WHAT IS NEEDED:
In the material beneath, how many lines contain the word "none"? Give the count alone.
· · · · · · ·
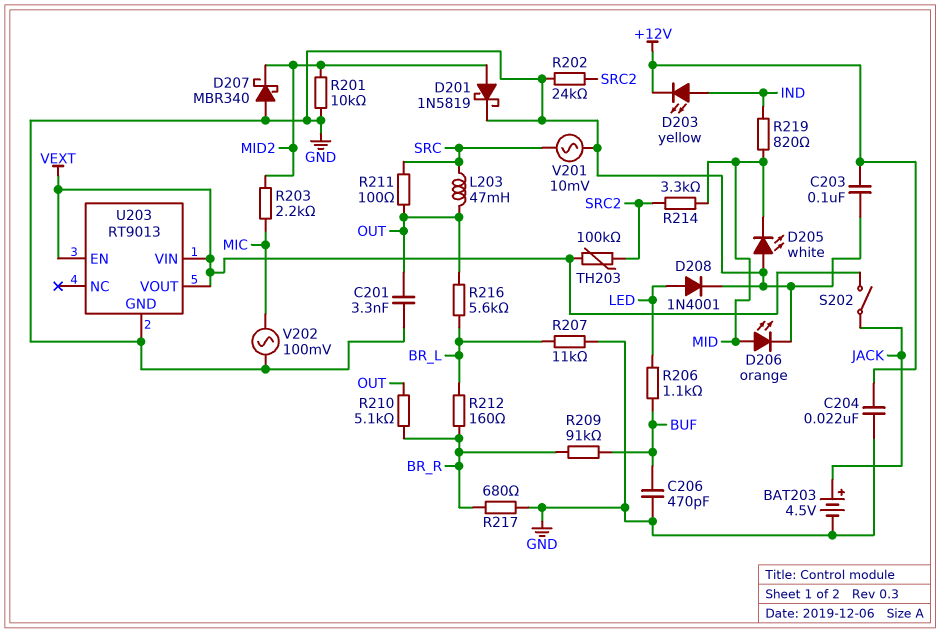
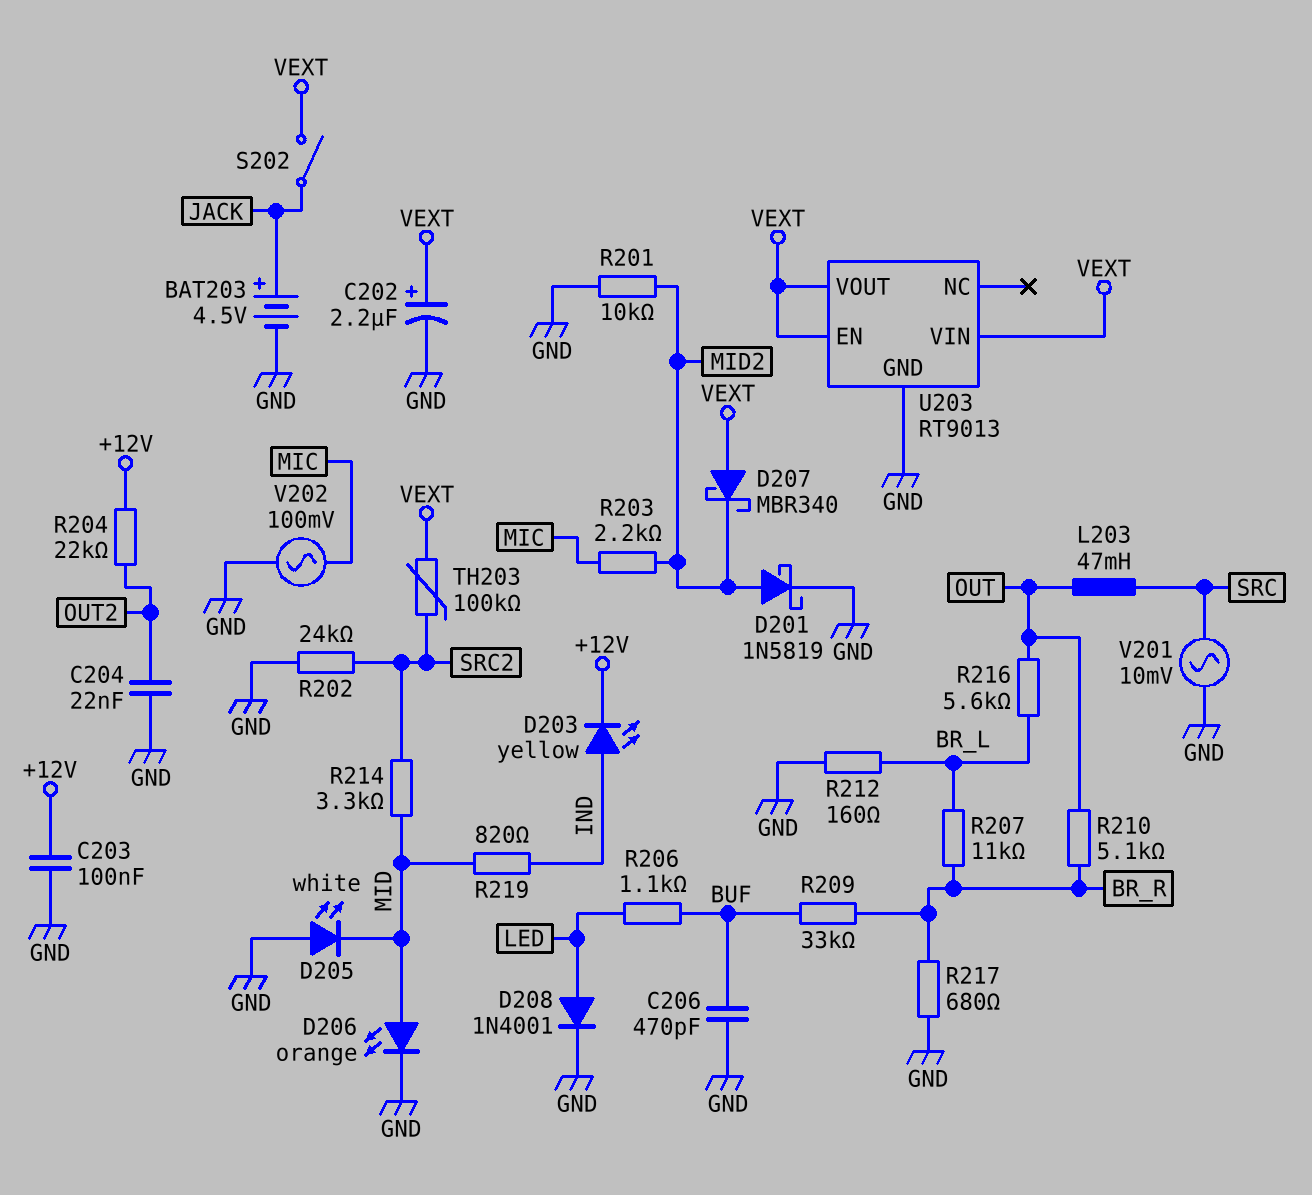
C201: 3.3nF (GND, OUT) -> none
C202: none -> 2.2uF (plus VEXT, minus GND)
C204: 22nF (+12V, GND) -> 22nF (GND, OUT2)
D207: schottky MBR340 (A GND, K MID2) -> schottky MBR340 (A VEXT, K MID2)
R204: none -> 22k (+12V, OUT2)
R207: 11k (BR_L, GND) -> 11k (BR_L, BR_R)
R209: 91k (BR_R, BUF) -> 33k (BR_R, BUF)
R211: 100 (OUT, SRC) -> none
R212: 160 (BR_L, BR_R) -> 160 (BR_L, GND)

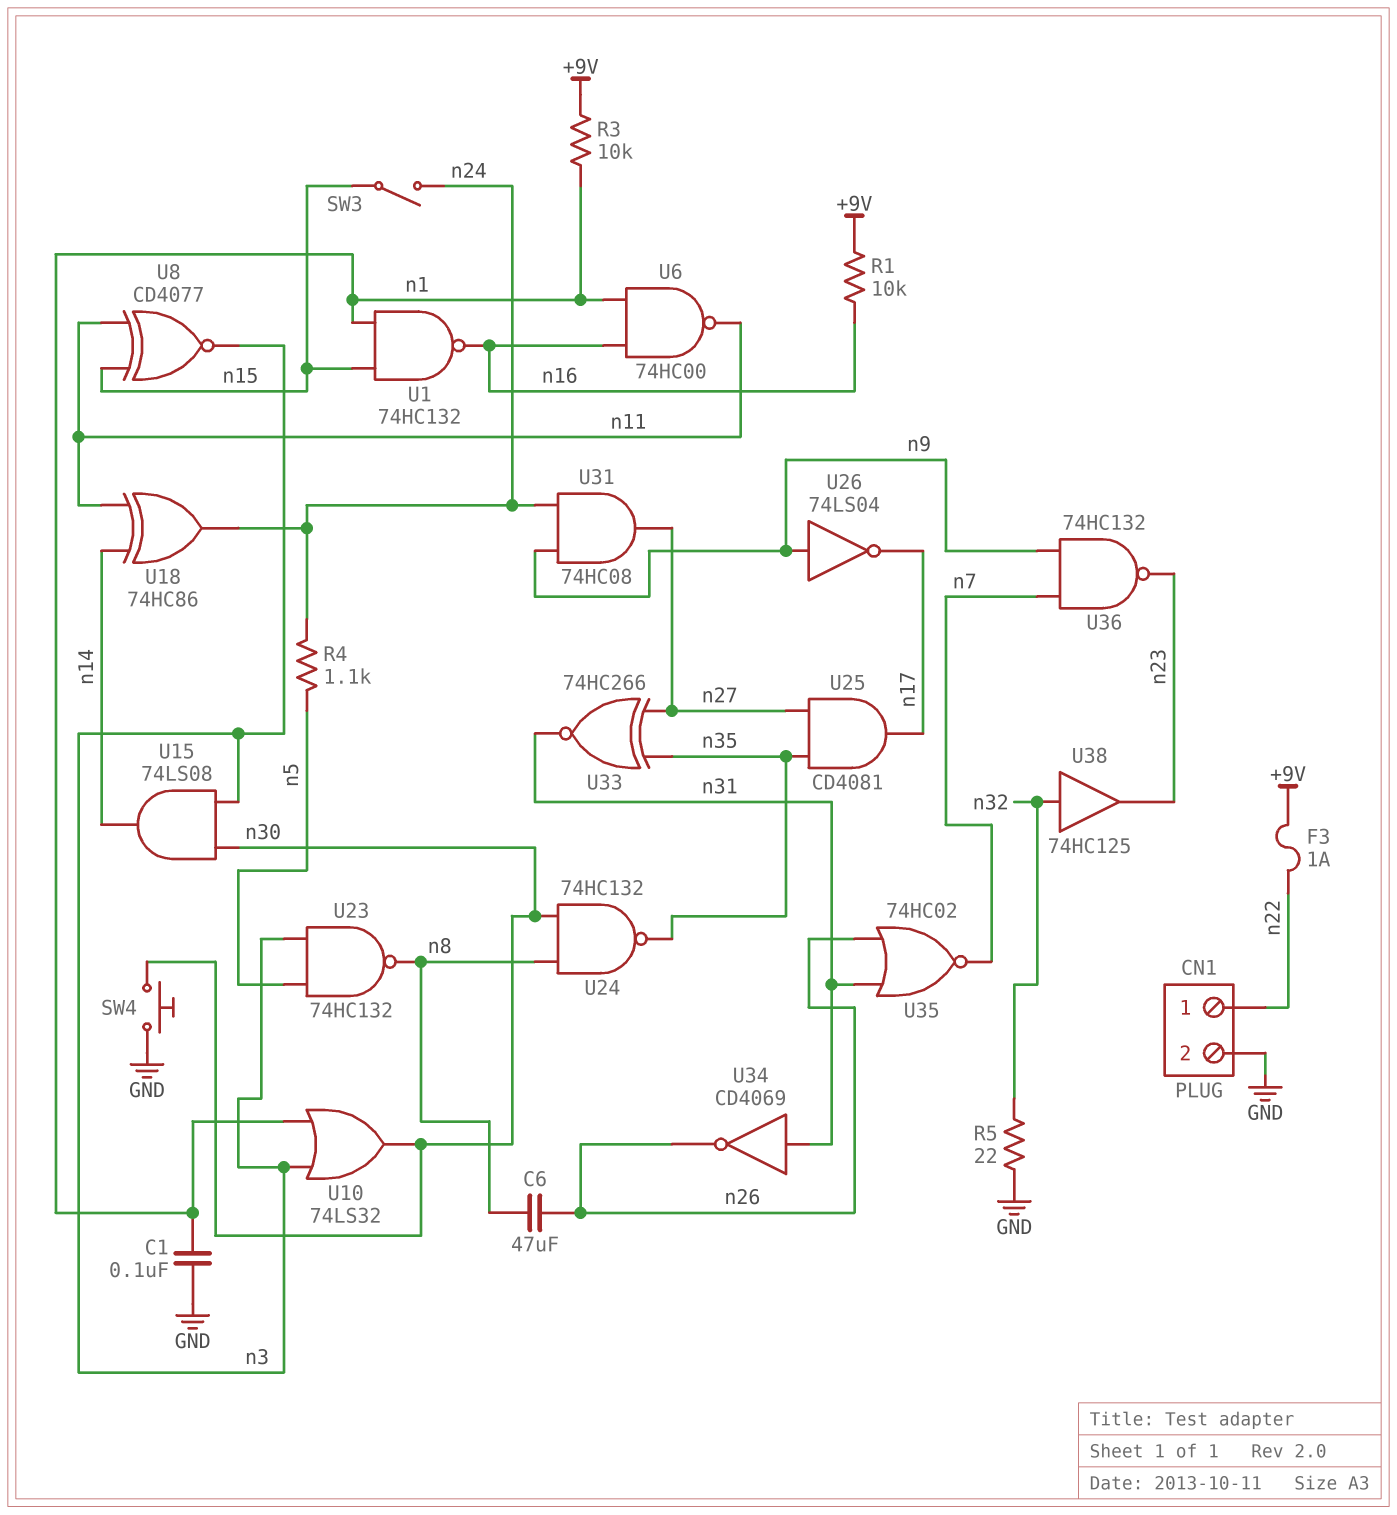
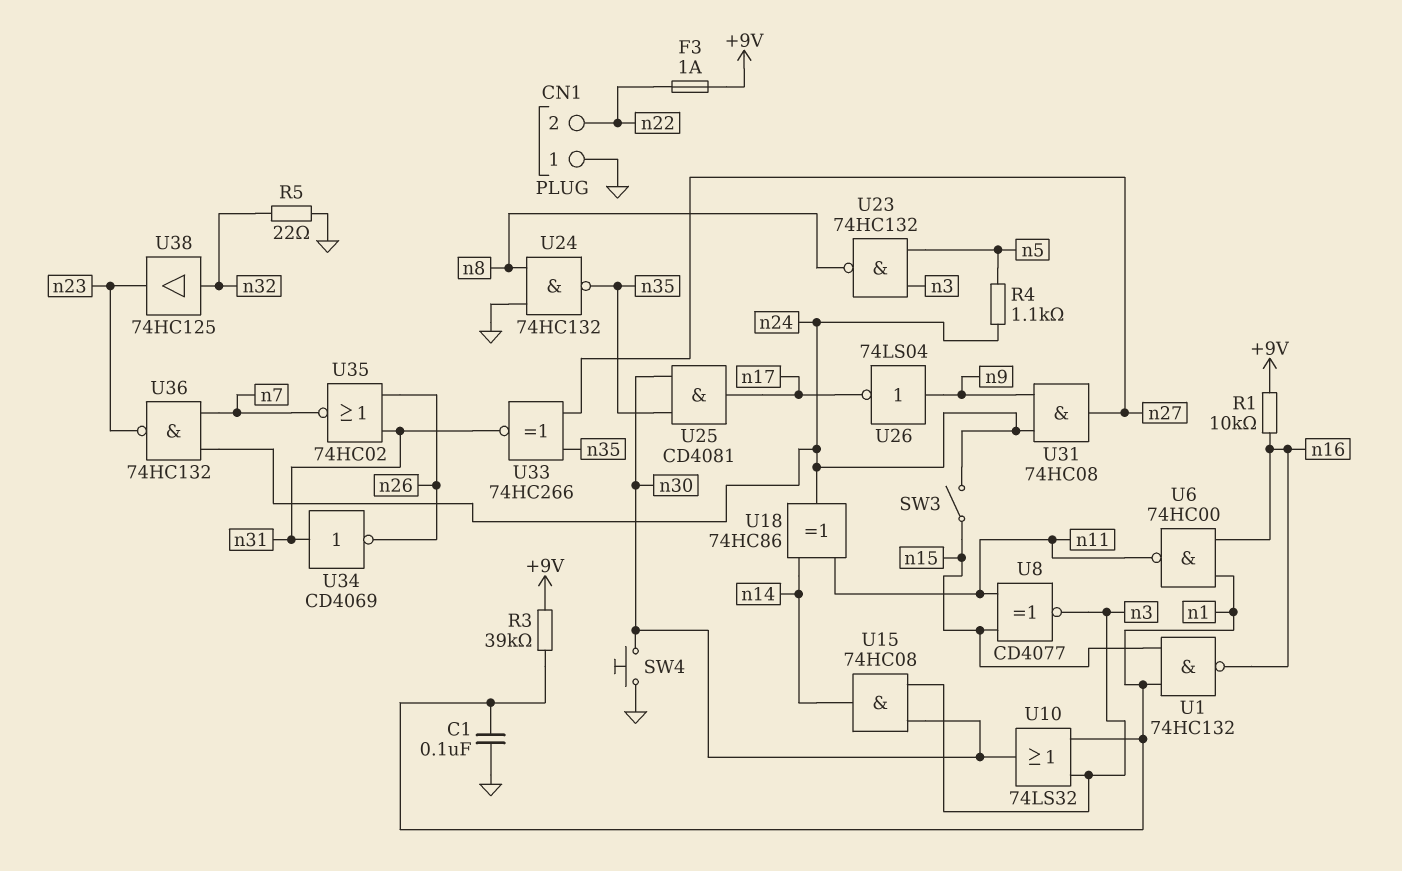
C6: 47uF (n8, n26) -> none
CN1 pin 1: n22 -> GND
CN1 pin 2: GND -> n22
R3: 10k (+9V, n1) -> 39k (+9V, n1)
U15: AND 74LS08 (in n3, in n30, out n14) -> AND 74HC08 (in n3, in n30, out n14)
U24: NAND 74HC132 (in n8, in n30, out n35) -> NAND 74HC132 (in GND, in n8, out n35)
U25: AND CD4081 (in n27, in n35, out n17) -> AND CD4081 (in n30, in n35, out n17)
U36: NAND 74HC132 (in n7, in n9, out n23) -> NAND 74HC132 (in n7, in n24, out n23)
· · · · · · ·
EXERCISE ANSWER:
5